Your objective: For each line below with the word "pencil", write out a copy.

Entries provided:
+---+

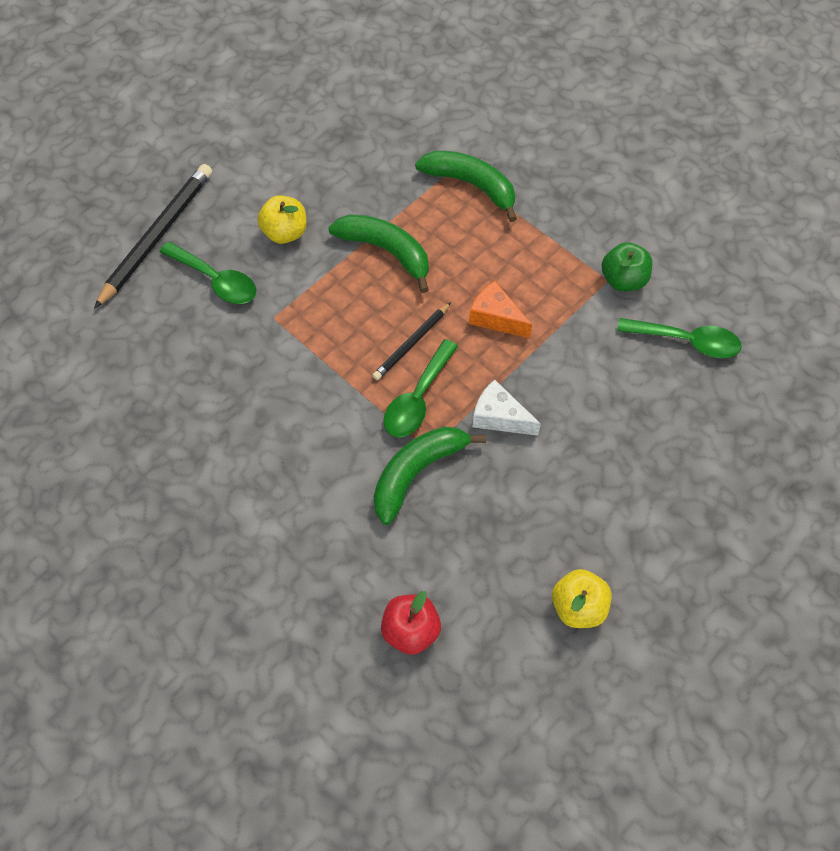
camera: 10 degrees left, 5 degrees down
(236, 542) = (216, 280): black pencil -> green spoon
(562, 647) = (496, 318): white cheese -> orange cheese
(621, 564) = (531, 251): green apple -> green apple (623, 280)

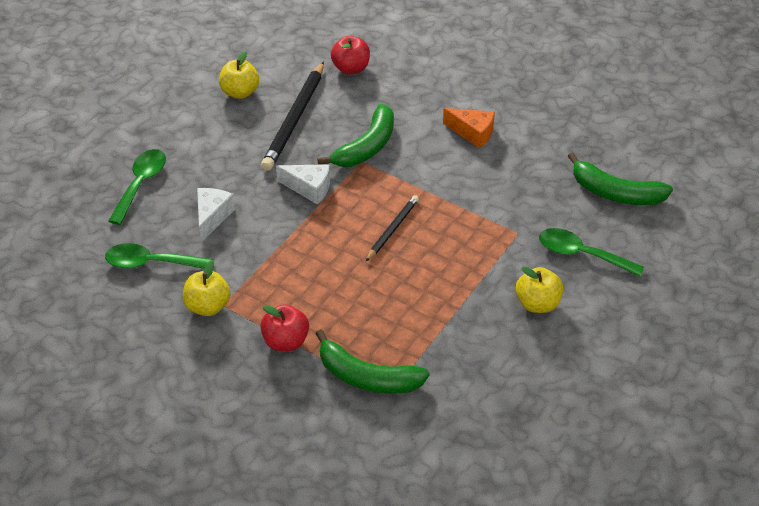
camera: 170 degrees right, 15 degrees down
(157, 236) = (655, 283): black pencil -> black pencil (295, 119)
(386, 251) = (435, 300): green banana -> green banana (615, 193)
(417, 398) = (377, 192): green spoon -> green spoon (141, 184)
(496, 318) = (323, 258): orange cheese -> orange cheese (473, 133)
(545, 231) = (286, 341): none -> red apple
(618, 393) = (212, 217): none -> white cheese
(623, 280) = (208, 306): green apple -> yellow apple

+---+

Written answer:
(236, 542) = (216, 280): black pencil -> green spoon
(157, 236) = (655, 283): black pencil -> black pencil (295, 119)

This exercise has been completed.